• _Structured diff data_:
= Beginning of Section =

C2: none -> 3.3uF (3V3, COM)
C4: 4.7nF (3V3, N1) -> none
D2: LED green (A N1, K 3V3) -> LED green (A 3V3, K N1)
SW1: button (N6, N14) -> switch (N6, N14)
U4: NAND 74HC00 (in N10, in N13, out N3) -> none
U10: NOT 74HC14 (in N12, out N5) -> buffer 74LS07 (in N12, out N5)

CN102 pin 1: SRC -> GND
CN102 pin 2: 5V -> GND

= End of Section =
= Beginning of Section =

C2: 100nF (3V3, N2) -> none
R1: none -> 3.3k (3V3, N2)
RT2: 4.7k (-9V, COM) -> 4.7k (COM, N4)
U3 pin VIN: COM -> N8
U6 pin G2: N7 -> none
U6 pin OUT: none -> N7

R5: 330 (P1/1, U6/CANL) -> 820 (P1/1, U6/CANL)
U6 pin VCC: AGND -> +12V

= End of Section =
= Beginning of Section =

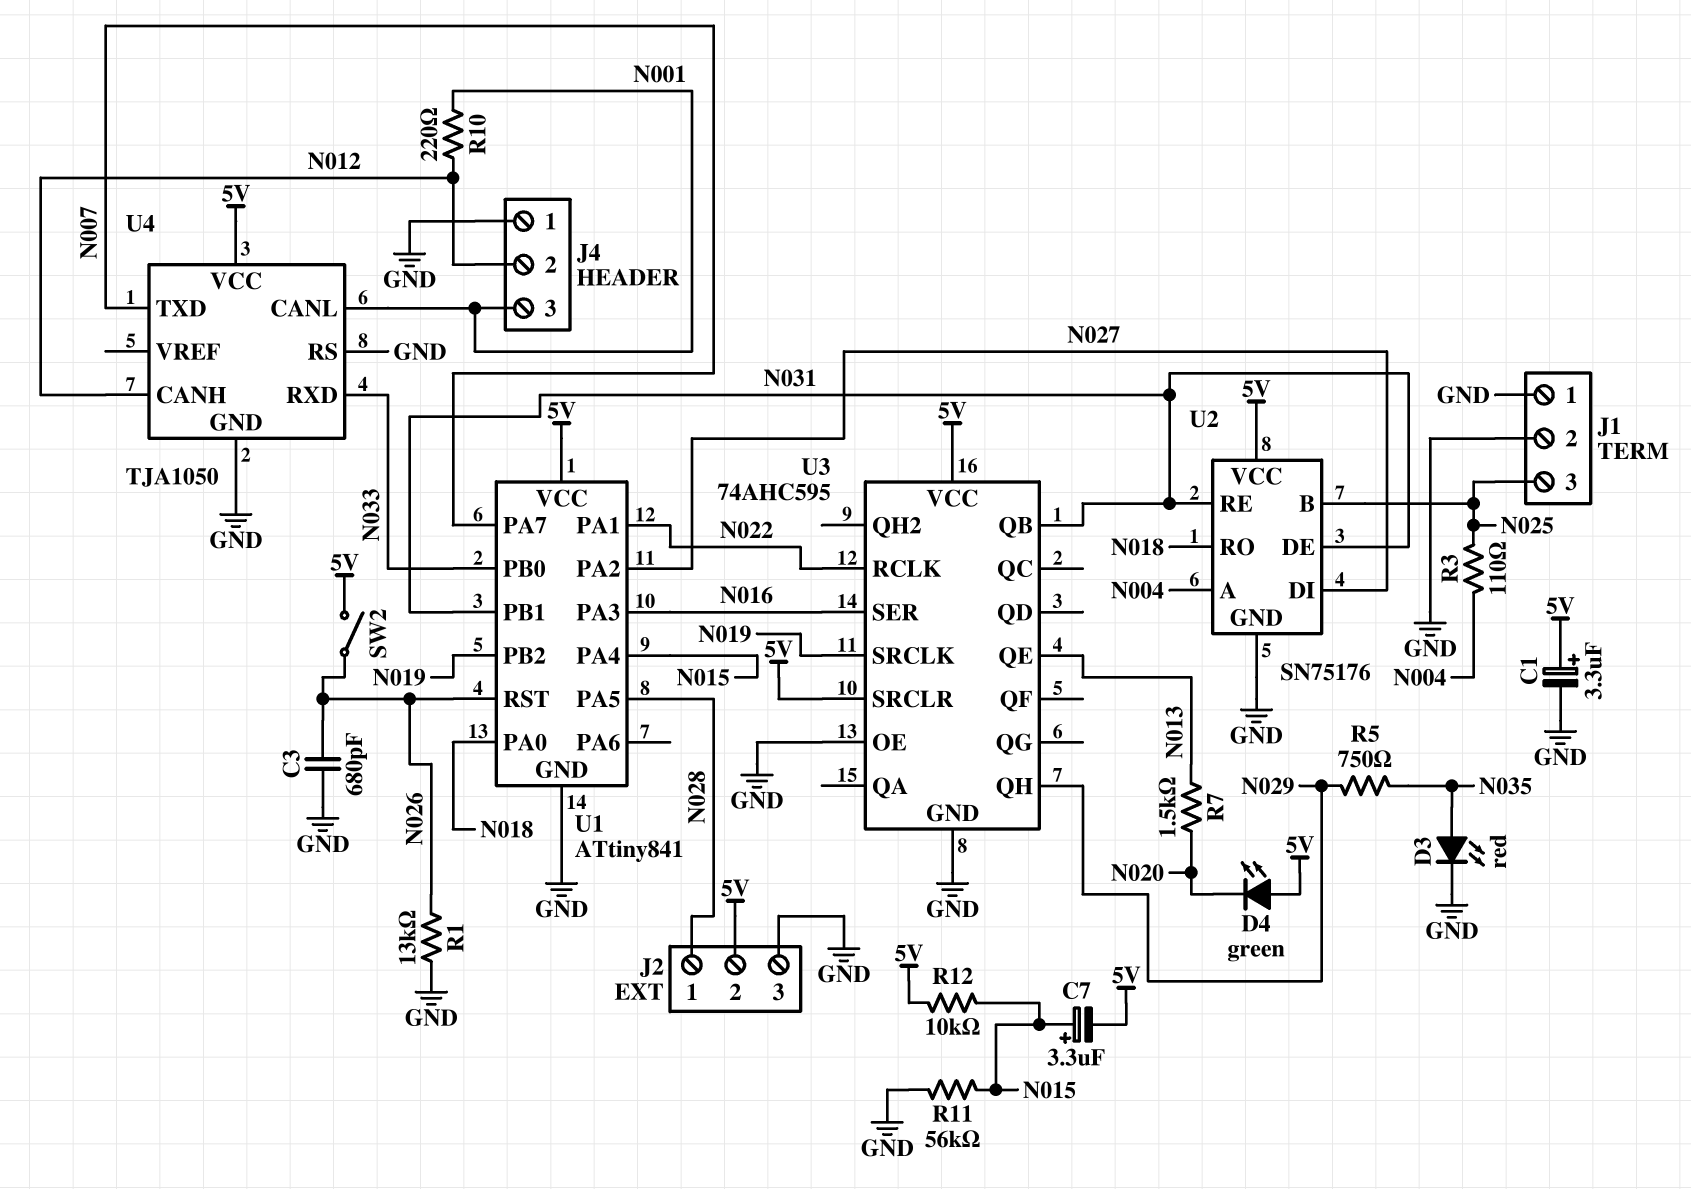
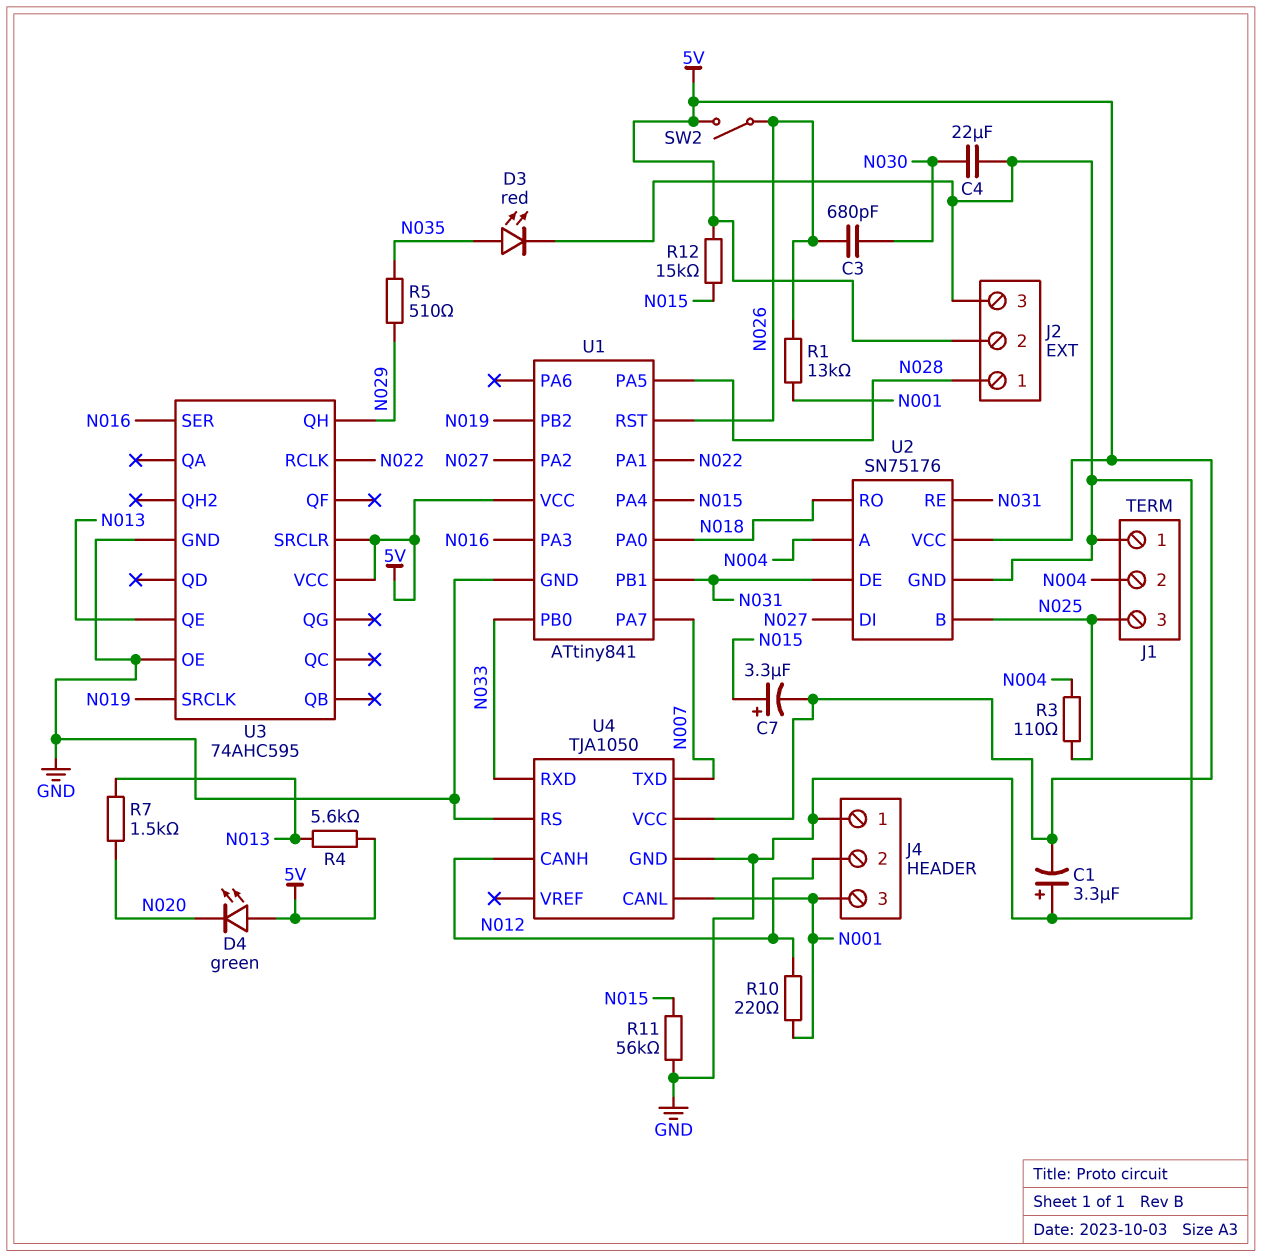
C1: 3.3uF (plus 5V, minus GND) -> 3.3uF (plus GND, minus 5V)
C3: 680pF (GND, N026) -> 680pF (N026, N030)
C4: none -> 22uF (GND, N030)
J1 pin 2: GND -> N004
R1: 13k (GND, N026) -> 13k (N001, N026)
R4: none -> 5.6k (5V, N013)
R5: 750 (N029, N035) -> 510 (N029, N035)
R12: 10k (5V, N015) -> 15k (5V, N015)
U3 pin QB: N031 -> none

= End of Section =

Only a number is expected here: the tally of lines above that contain "none". Please write nothing more.

• _OUTPUT FOR THIS EXERCISE_:
10